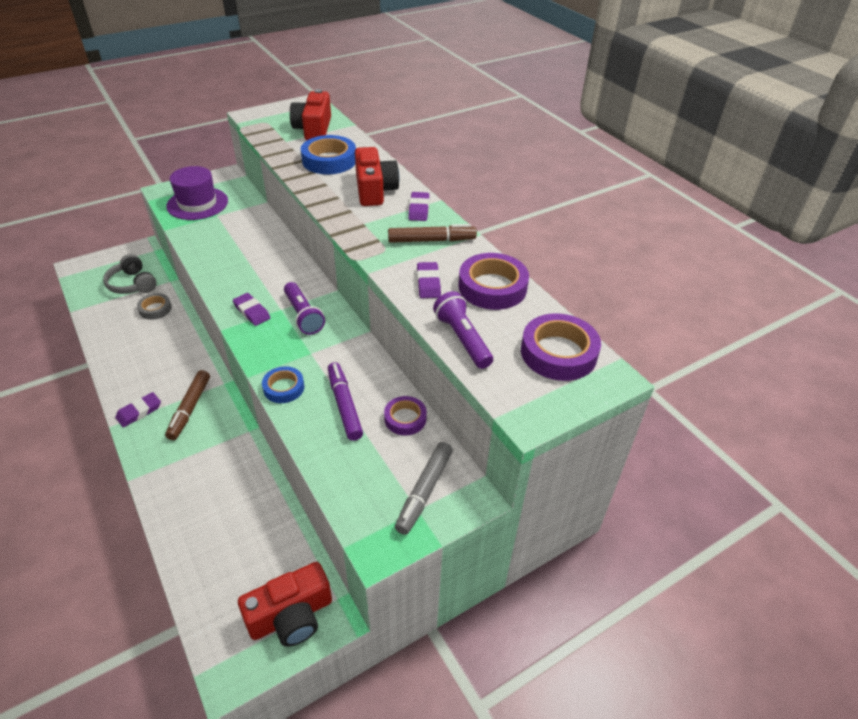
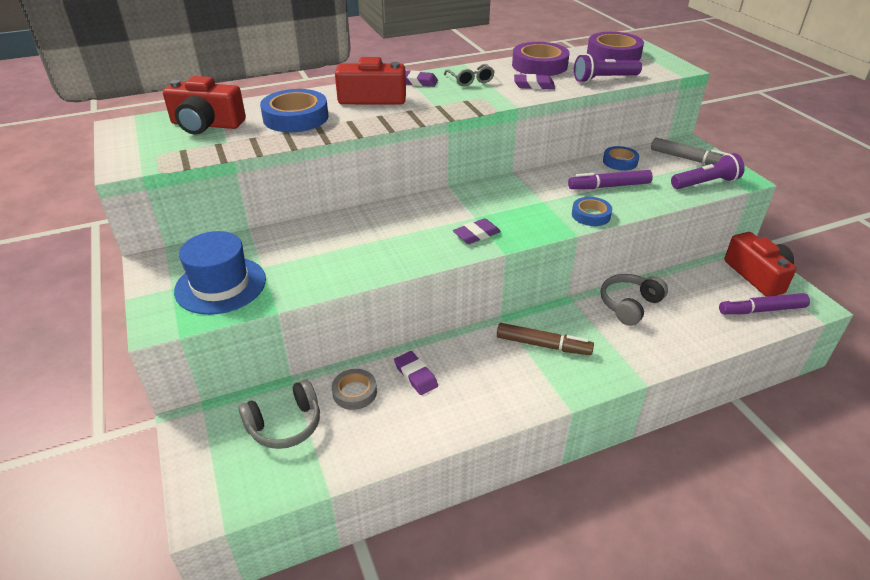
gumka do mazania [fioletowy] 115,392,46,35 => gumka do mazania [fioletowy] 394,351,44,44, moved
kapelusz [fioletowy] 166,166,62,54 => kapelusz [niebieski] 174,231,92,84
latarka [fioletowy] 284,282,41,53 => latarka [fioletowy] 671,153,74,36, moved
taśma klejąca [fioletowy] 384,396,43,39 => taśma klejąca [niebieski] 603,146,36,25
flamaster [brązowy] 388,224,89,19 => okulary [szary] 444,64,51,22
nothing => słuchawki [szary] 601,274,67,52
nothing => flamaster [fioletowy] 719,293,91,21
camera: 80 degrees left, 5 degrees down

*-*-*

**DIRECTIONS:**
Going through the material above, work out how many lines contain the string "moved" and give only that figure.

**RESPONSE AREA:**
2